## Raw data
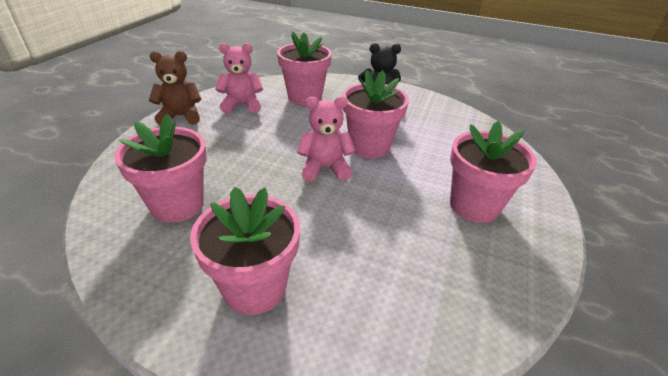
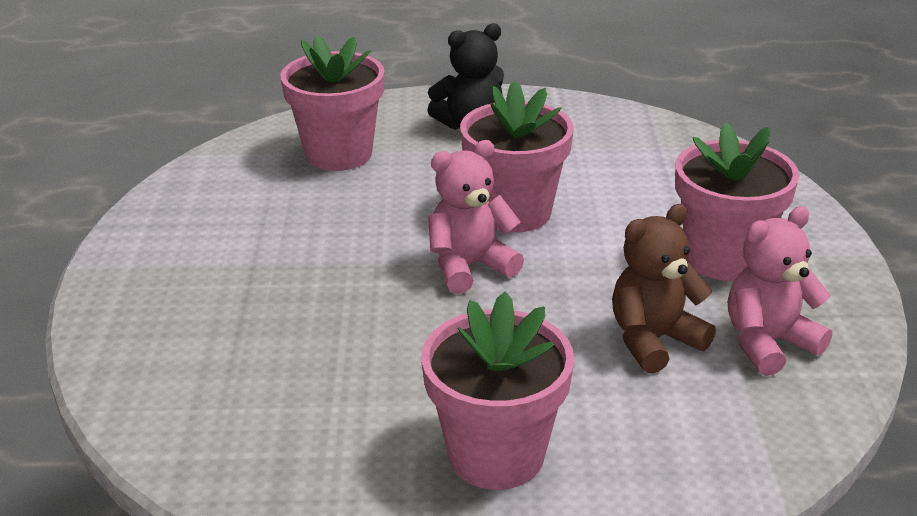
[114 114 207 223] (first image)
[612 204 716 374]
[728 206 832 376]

...

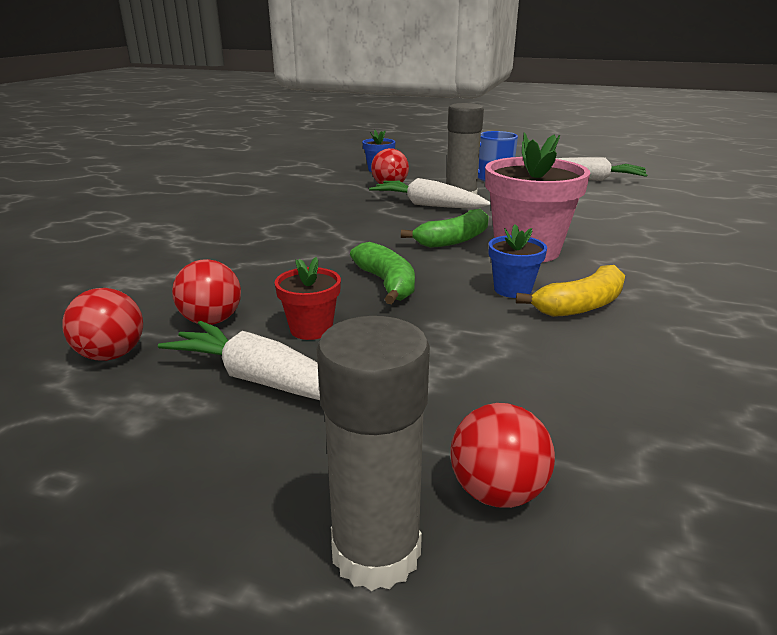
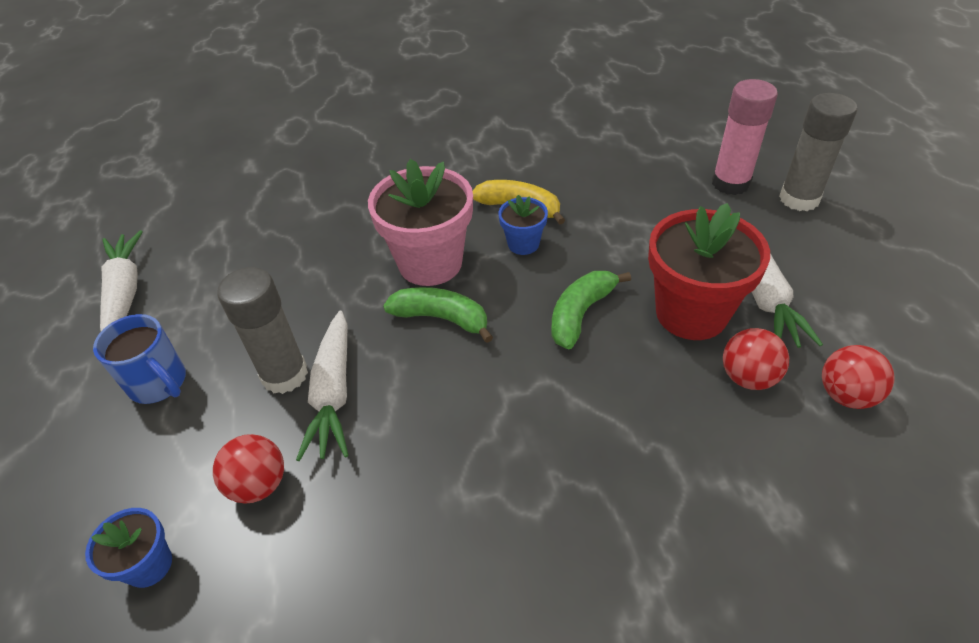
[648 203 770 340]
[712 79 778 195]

## Instructions to follow
Begin with the line above that has "[114 114 207 223] (first image)" and continue through the line that has "[728 206 832 376]", setting each one down exactly. Stop there.

## Reply to the exercise
[114 114 207 223] (first image)
[612 204 716 374]
[728 206 832 376]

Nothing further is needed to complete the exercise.